WHAT IS REQUIRED: Output only the lines that run from the one with "D1: schottky BAT85" to the final line of the material, exactly as they are written.
─── INFORMATION ───
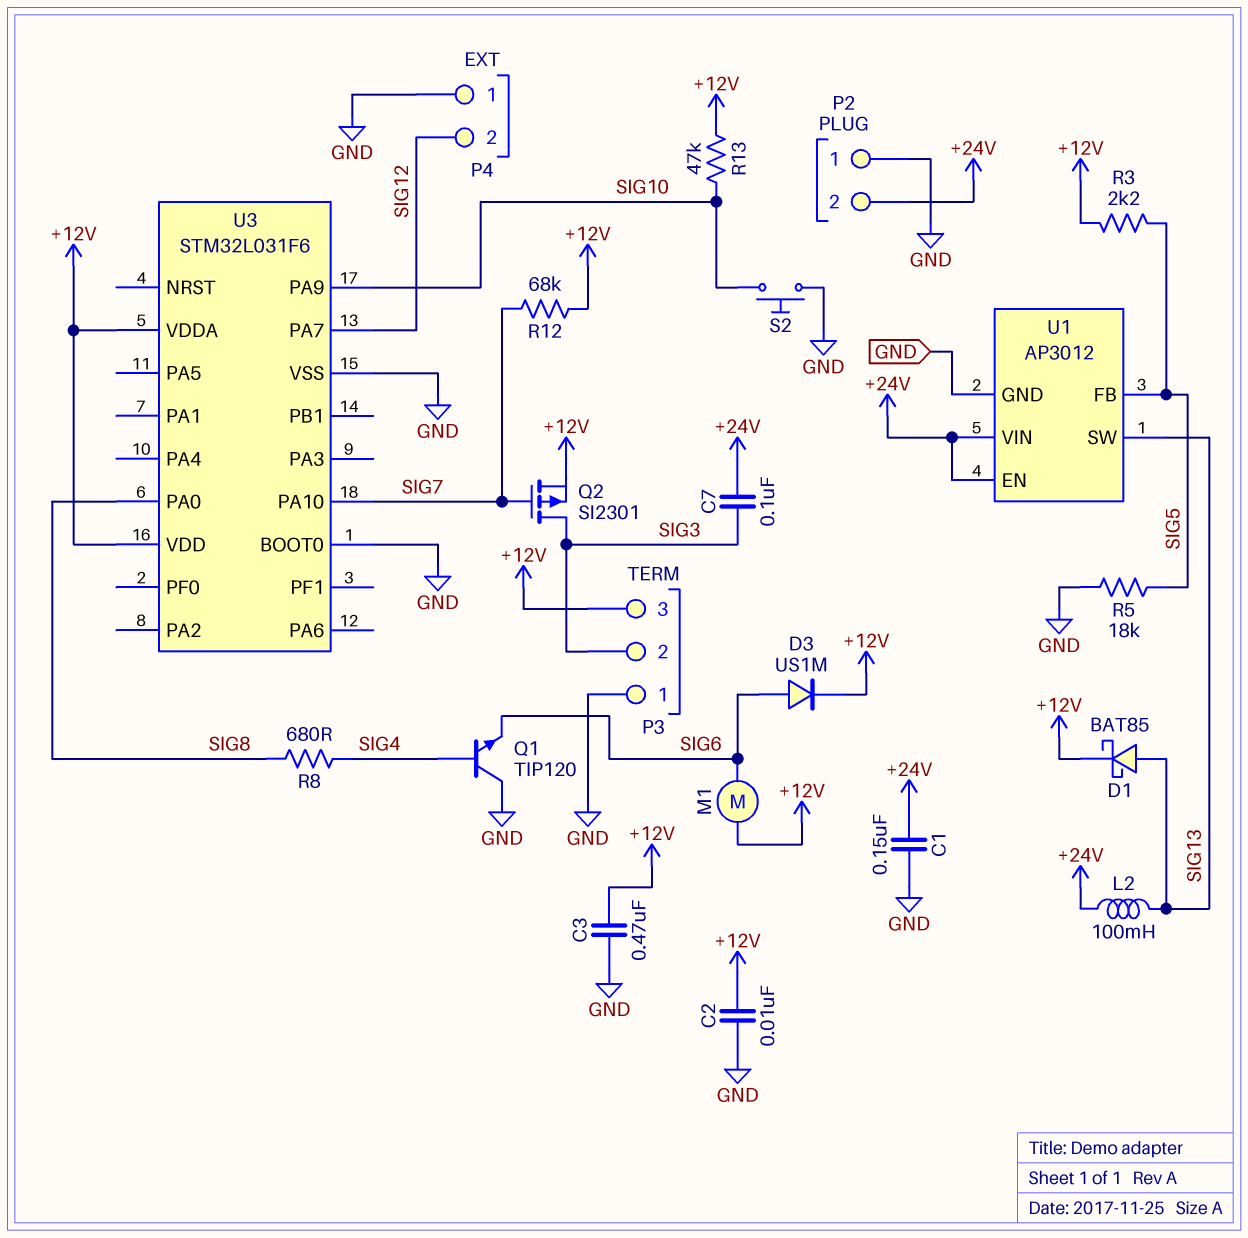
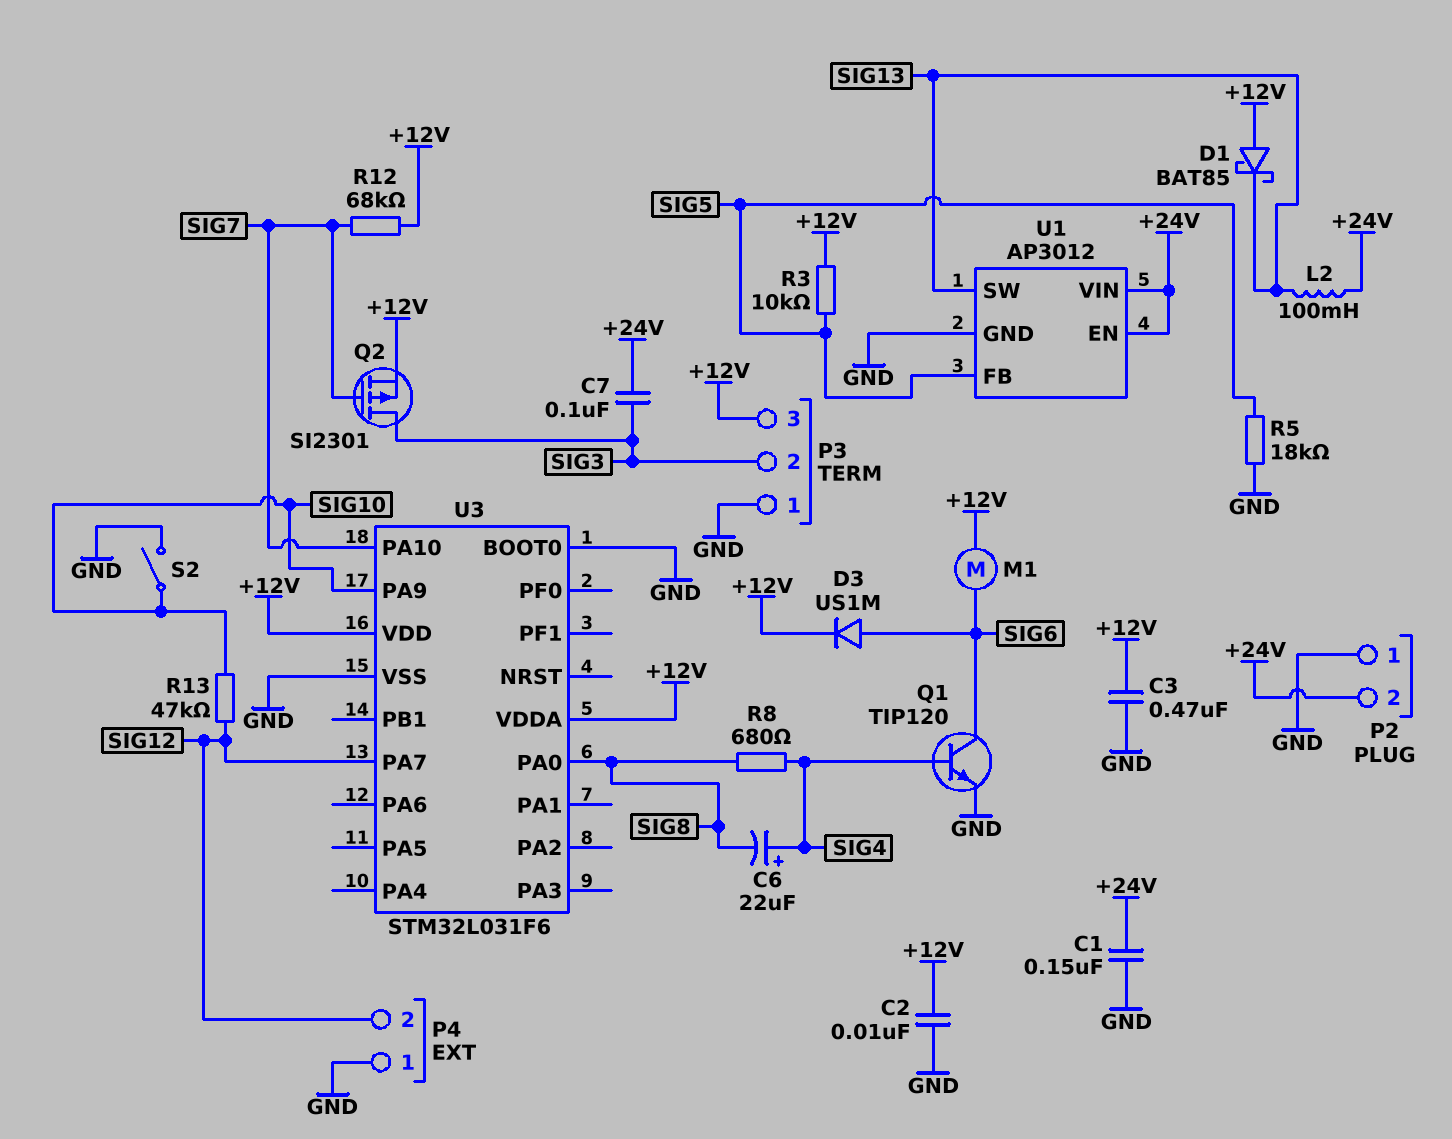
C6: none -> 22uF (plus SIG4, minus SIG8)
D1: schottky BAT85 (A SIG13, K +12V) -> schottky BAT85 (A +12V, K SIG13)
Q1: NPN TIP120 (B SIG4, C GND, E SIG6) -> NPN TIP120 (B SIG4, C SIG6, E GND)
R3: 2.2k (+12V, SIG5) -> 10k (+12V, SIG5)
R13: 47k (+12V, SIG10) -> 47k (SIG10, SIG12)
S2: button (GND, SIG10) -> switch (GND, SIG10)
───
ANSWER BOX:
D1: schottky BAT85 (A SIG13, K +12V) -> schottky BAT85 (A +12V, K SIG13)
Q1: NPN TIP120 (B SIG4, C GND, E SIG6) -> NPN TIP120 (B SIG4, C SIG6, E GND)
R3: 2.2k (+12V, SIG5) -> 10k (+12V, SIG5)
R13: 47k (+12V, SIG10) -> 47k (SIG10, SIG12)
S2: button (GND, SIG10) -> switch (GND, SIG10)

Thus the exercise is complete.